§ **ACTIVITY**
All of the entries, apart from their pictures, are to be copied verbatim.

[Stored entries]
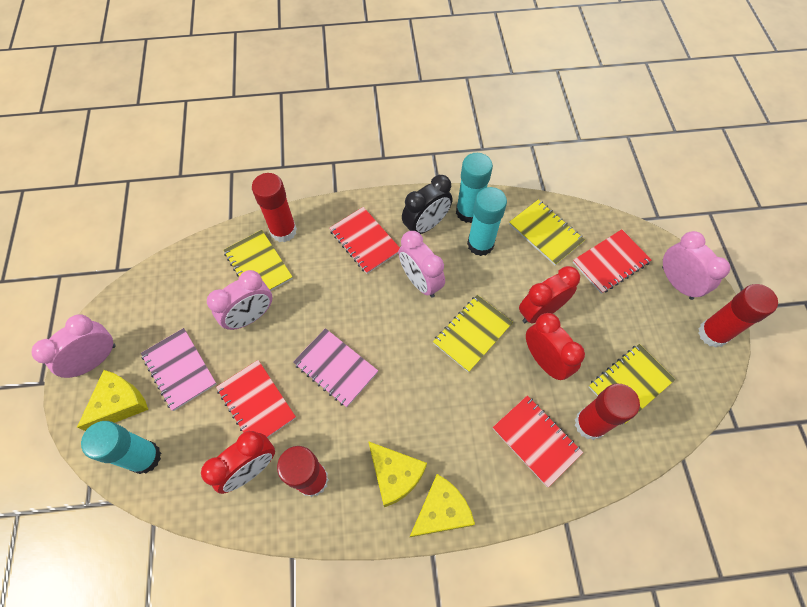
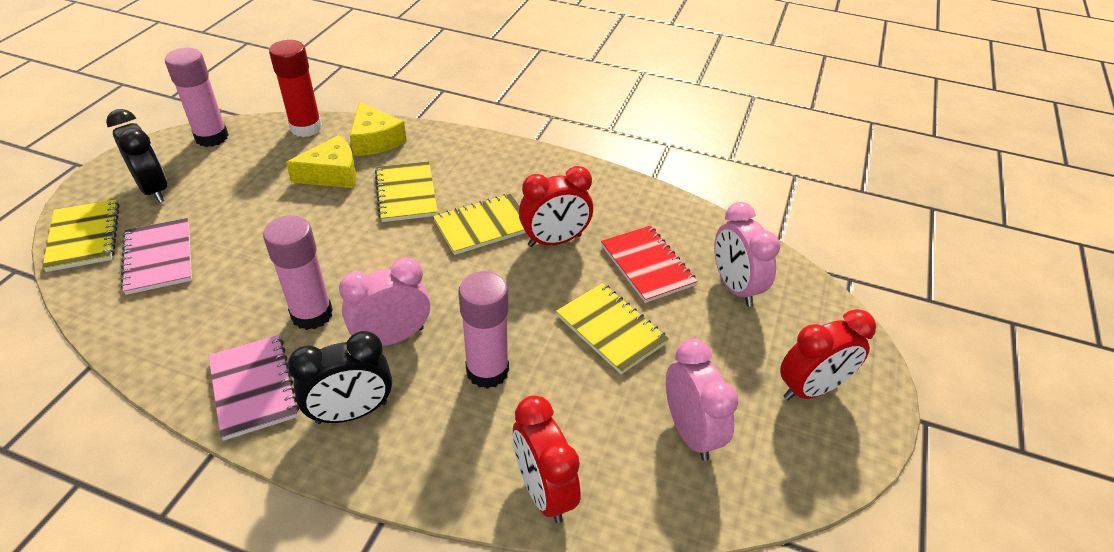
black clock: 1 -> 2
pink clock: 4 -> 3
pink glue stick: 0 -> 3
red glue stick: 4 -> 1
red notebook: 4 -> 1
turquoise glue stick: 3 -> 0
yellow cheese: 3 -> 2

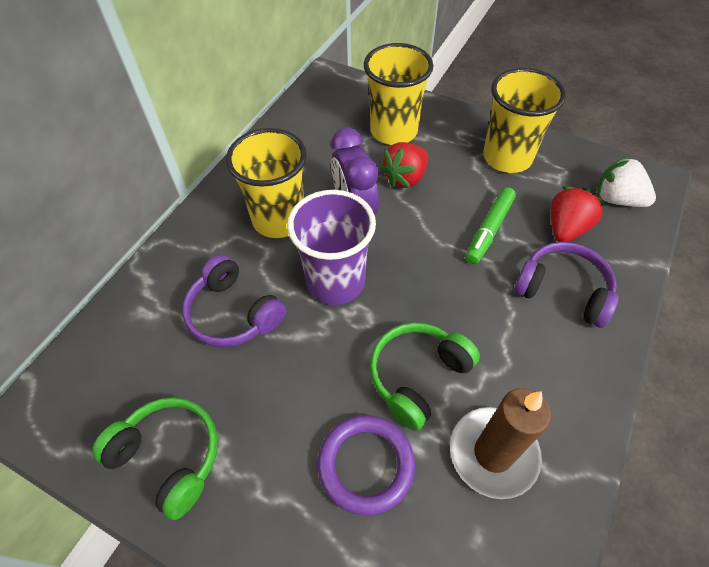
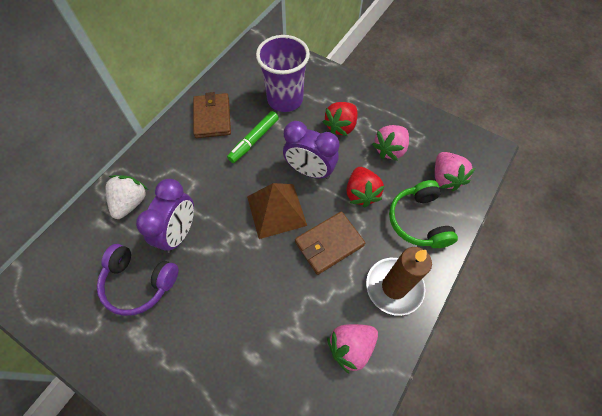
brown pyramid: 0 -> 1
brown wallet: 0 -> 2
green headphones: 2 -> 1
pink strawberry: 0 -> 3
purple clock: 1 -> 2
purple headphones: 2 -> 1
purple ring: 1 -> 0
yellow cup: 3 -> 0

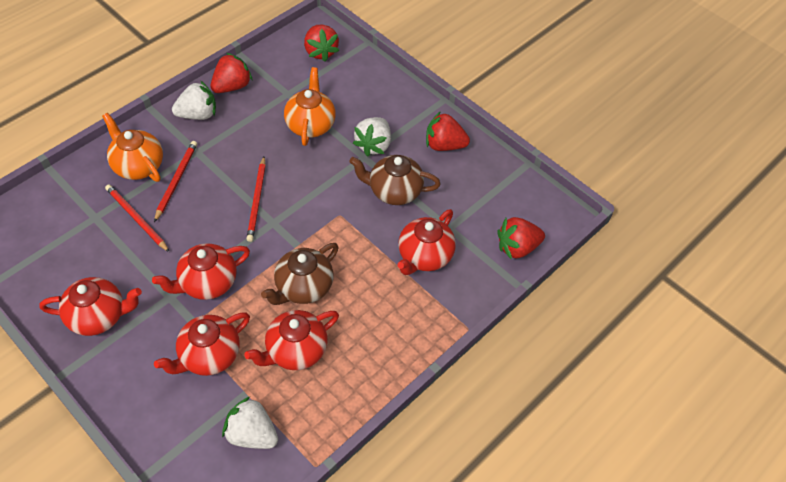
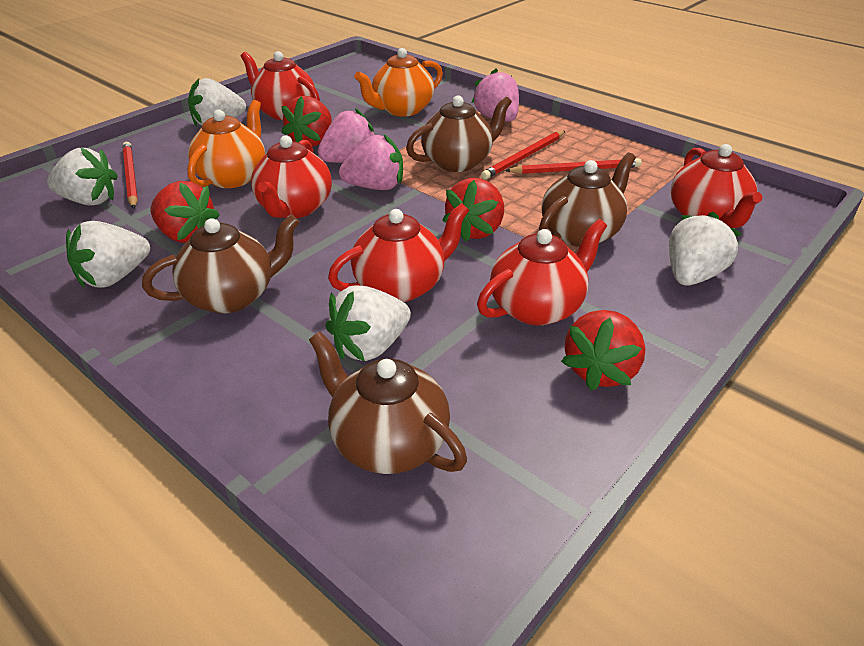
brown teapot: 2 -> 4
pink strawberry: 0 -> 3
white strawberry: 3 -> 5

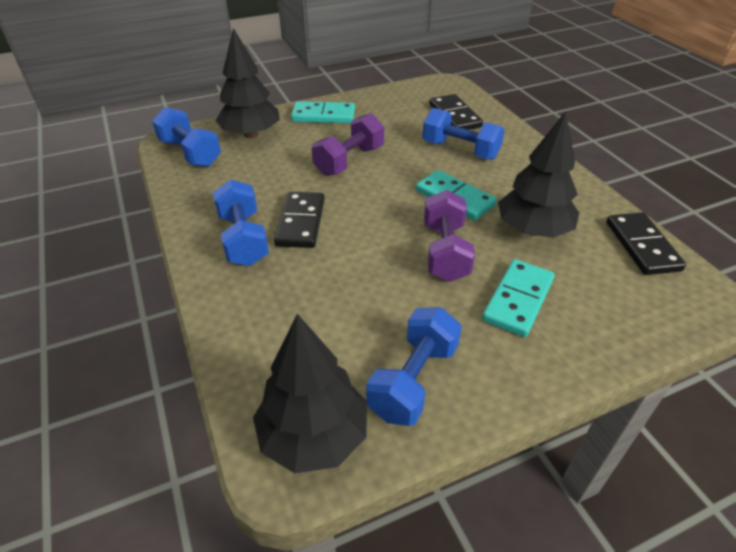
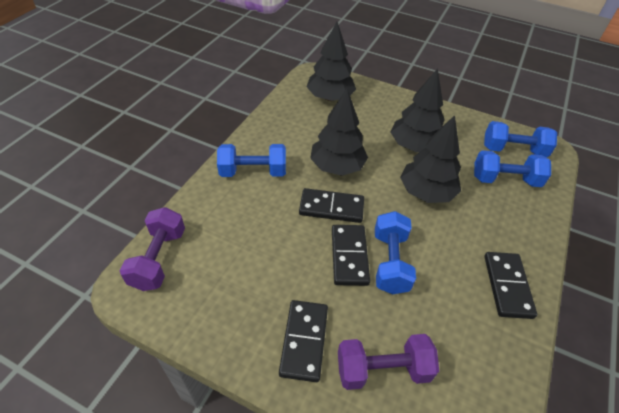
black domino: 3 -> 4
black tree: 3 -> 4
turquoise domino: 3 -> 0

§ **ANSWER BELOW**
black clock: 1 -> 2
pink clock: 4 -> 3
pink glue stick: 0 -> 3
red glue stick: 4 -> 1
red notebook: 4 -> 1
turquoise glue stick: 3 -> 0
yellow cheese: 3 -> 2

brown pyramid: 0 -> 1
brown wallet: 0 -> 2
green headphones: 2 -> 1
pink strawberry: 0 -> 3
purple clock: 1 -> 2
purple headphones: 2 -> 1
purple ring: 1 -> 0
yellow cup: 3 -> 0

brown teapot: 2 -> 4
pink strawberry: 0 -> 3
white strawberry: 3 -> 5

black domino: 3 -> 4
black tree: 3 -> 4
turquoise domino: 3 -> 0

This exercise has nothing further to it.